*AIM OF THE EXERCISE*:
Pictures aside, copy exactly each line from the one that holds "IC104: TL072 -> MCP6002" through the last line of the records below.

*DATA FOR ANALYSIS*:
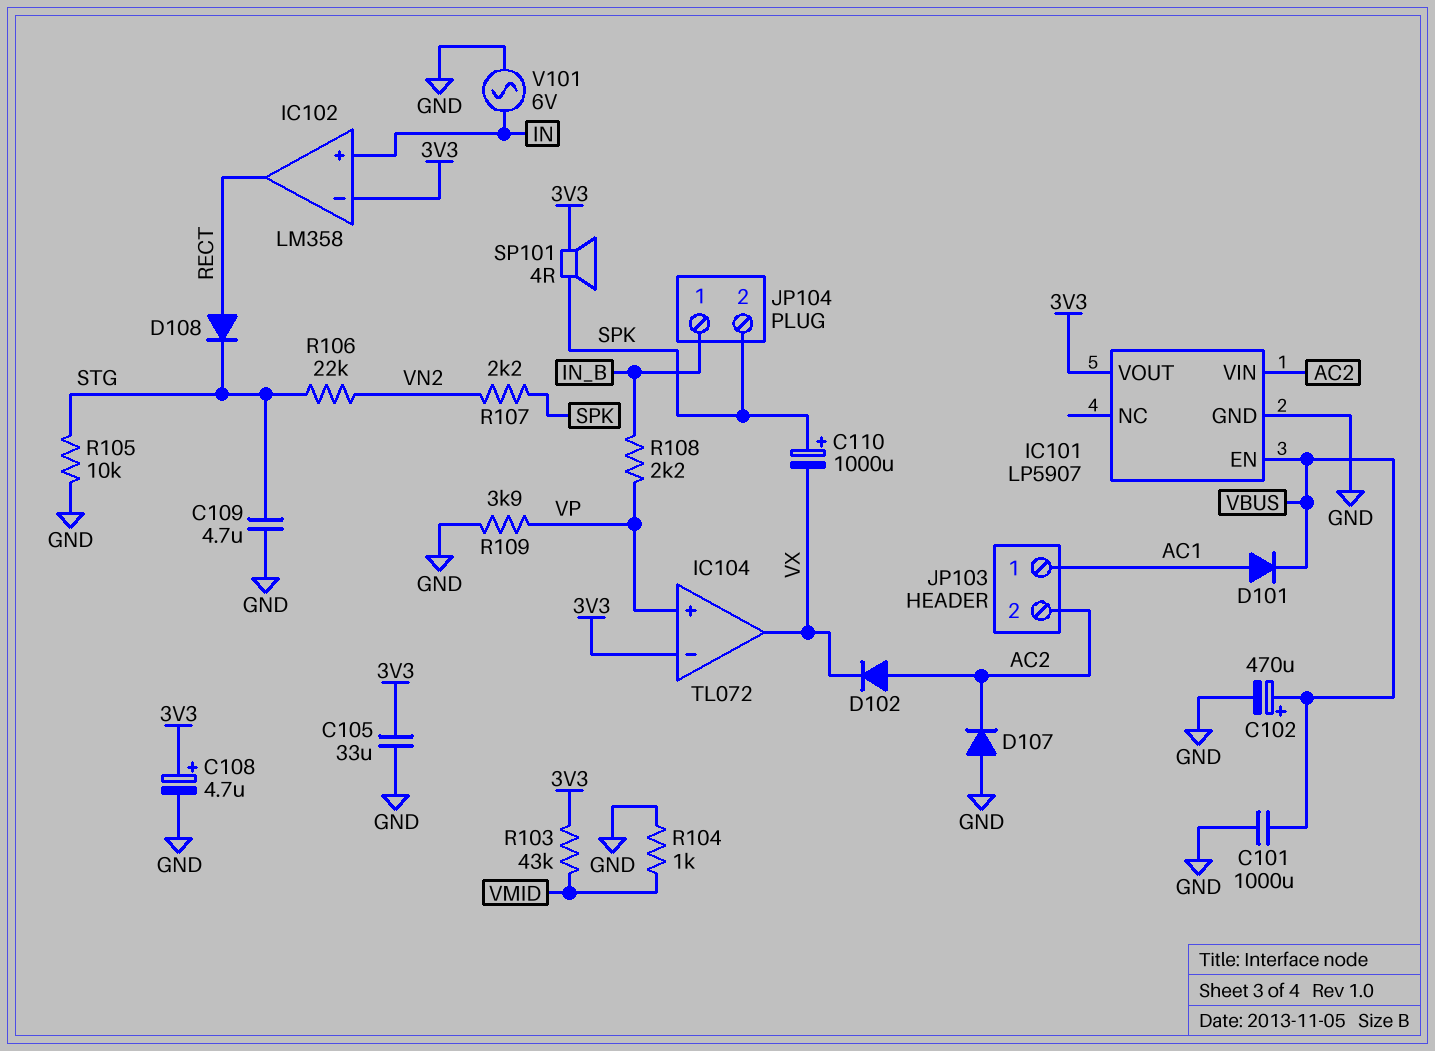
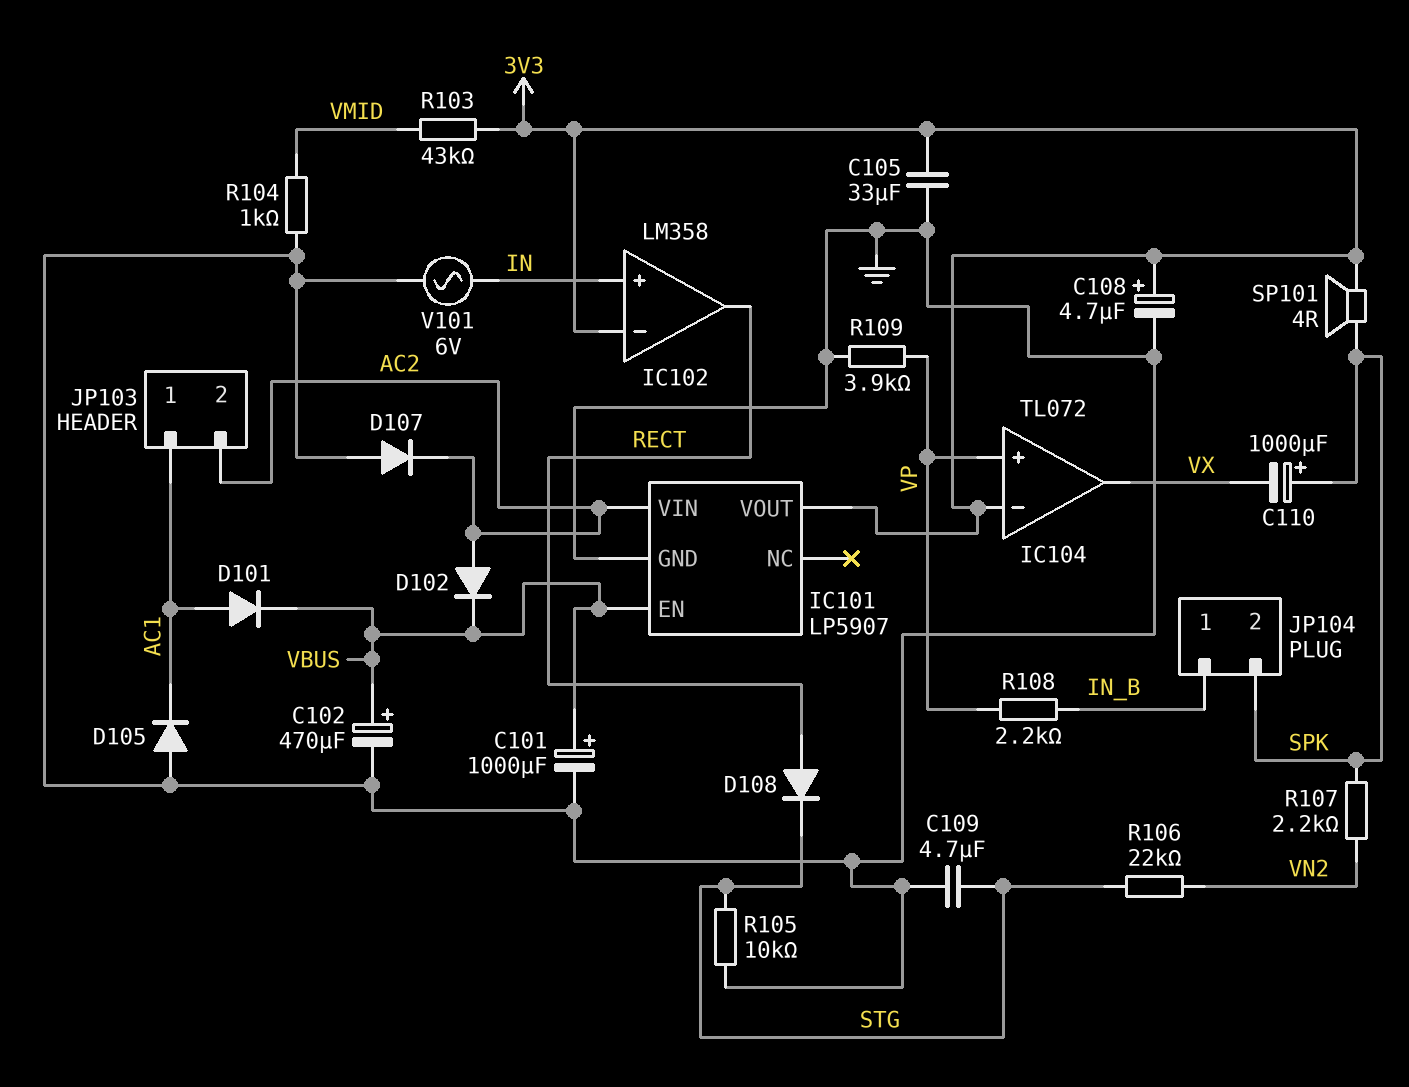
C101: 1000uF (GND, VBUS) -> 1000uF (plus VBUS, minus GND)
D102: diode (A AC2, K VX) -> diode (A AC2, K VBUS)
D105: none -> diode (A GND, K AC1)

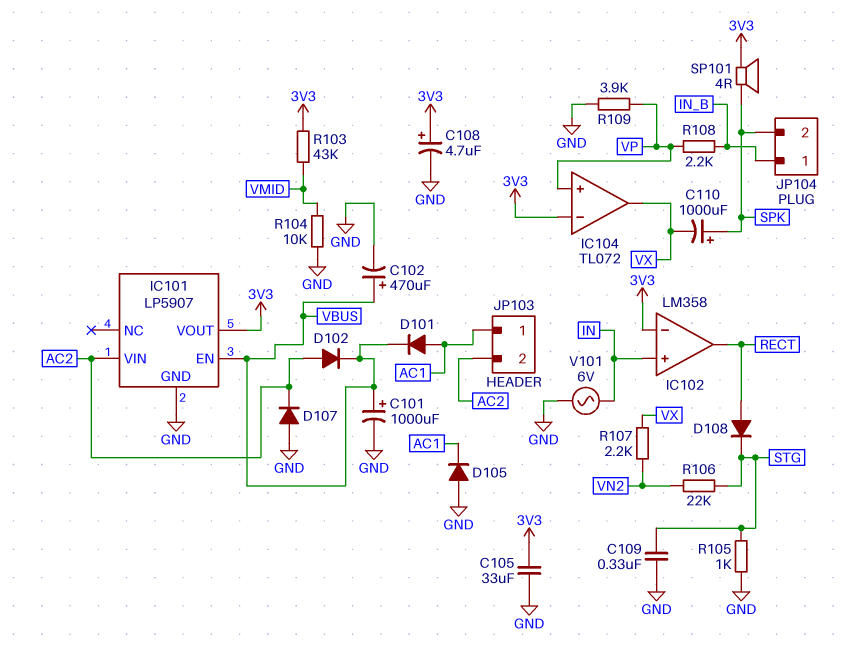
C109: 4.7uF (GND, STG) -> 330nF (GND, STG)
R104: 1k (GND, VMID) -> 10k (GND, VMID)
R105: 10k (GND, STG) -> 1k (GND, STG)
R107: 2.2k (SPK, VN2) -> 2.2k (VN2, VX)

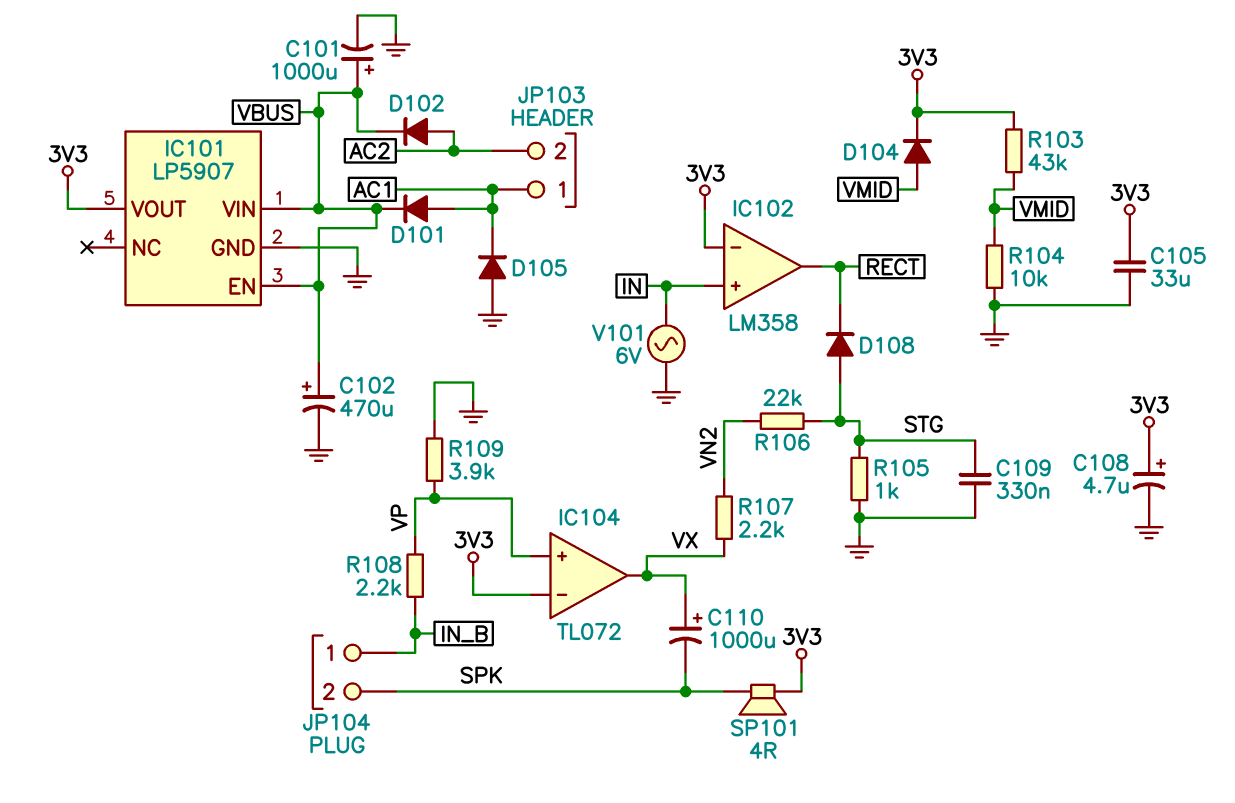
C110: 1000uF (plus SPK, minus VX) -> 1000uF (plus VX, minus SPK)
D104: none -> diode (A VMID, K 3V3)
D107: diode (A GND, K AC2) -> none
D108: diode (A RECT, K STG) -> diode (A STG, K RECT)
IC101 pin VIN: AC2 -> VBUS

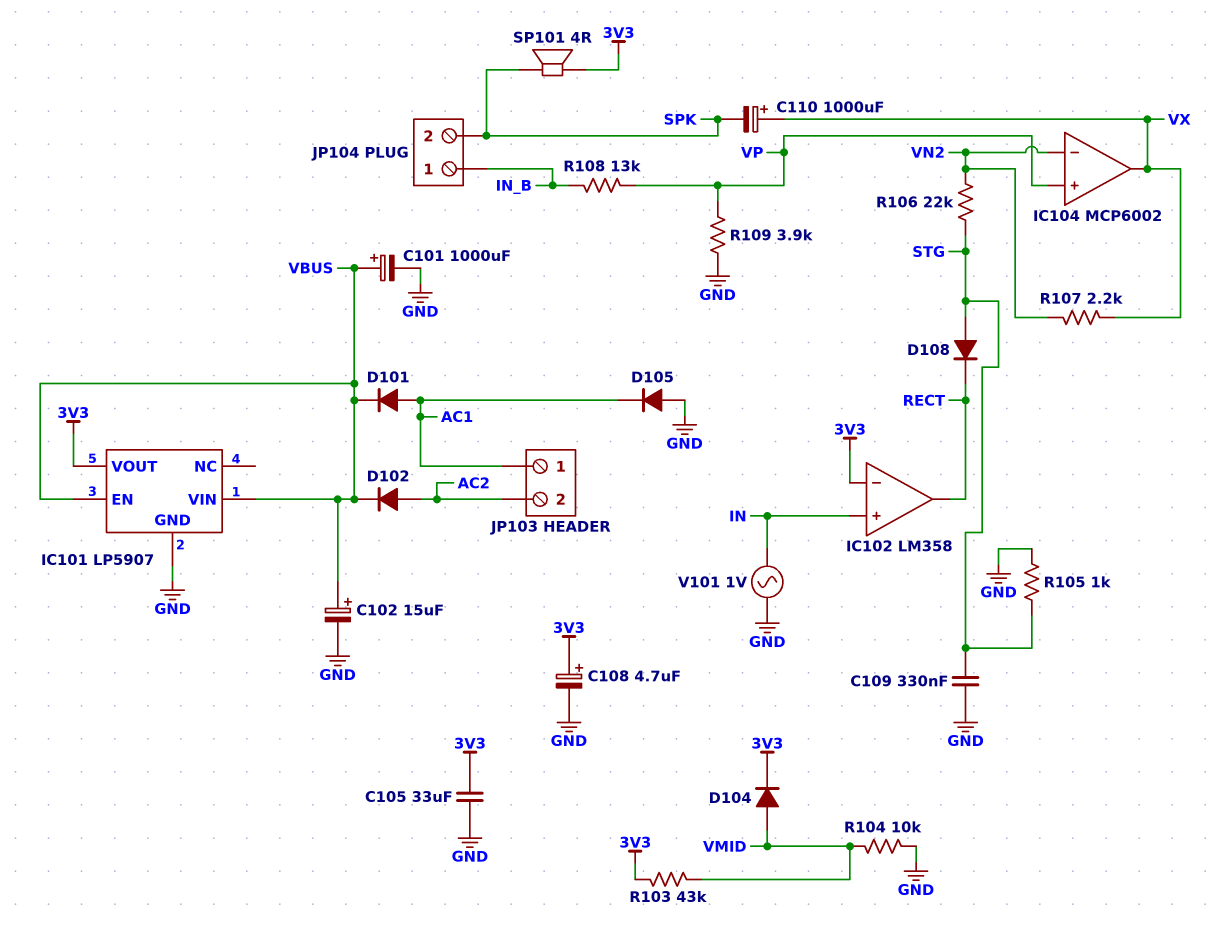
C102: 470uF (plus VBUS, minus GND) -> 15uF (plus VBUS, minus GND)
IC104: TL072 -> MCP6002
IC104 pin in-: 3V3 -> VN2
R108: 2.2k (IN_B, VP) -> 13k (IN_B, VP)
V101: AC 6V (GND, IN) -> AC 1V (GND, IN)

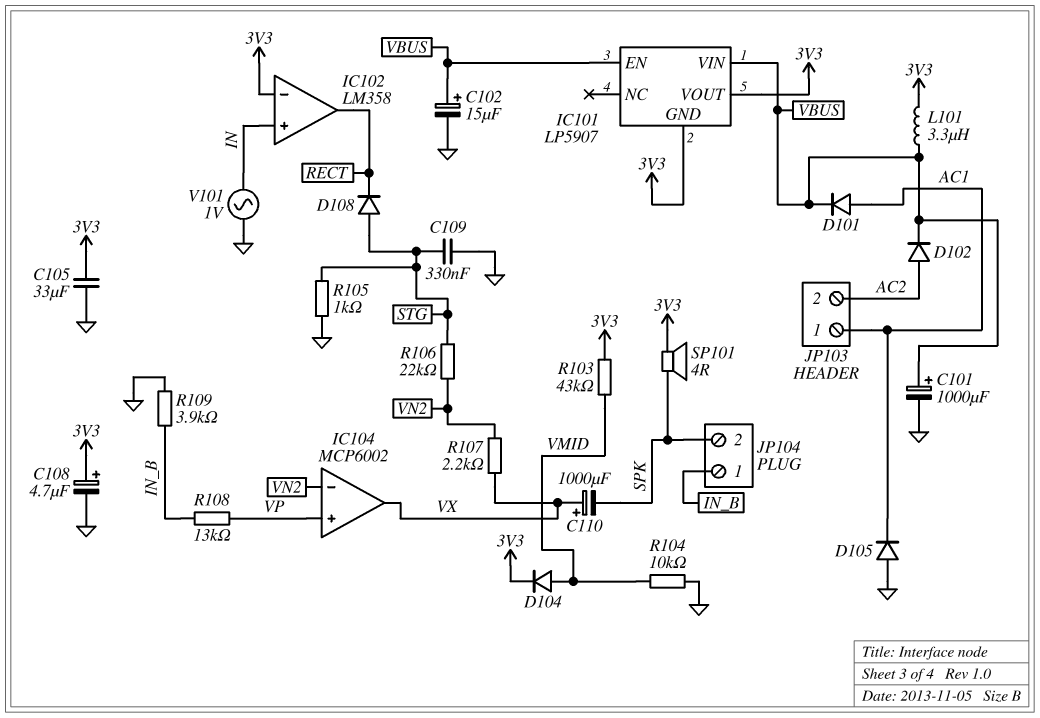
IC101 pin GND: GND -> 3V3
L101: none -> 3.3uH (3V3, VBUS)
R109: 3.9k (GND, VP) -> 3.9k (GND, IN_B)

*EXPECTED ANSWER*:
IC104: TL072 -> MCP6002
IC104 pin in-: 3V3 -> VN2
R108: 2.2k (IN_B, VP) -> 13k (IN_B, VP)
V101: AC 6V (GND, IN) -> AC 1V (GND, IN)

IC101 pin GND: GND -> 3V3
L101: none -> 3.3uH (3V3, VBUS)
R109: 3.9k (GND, VP) -> 3.9k (GND, IN_B)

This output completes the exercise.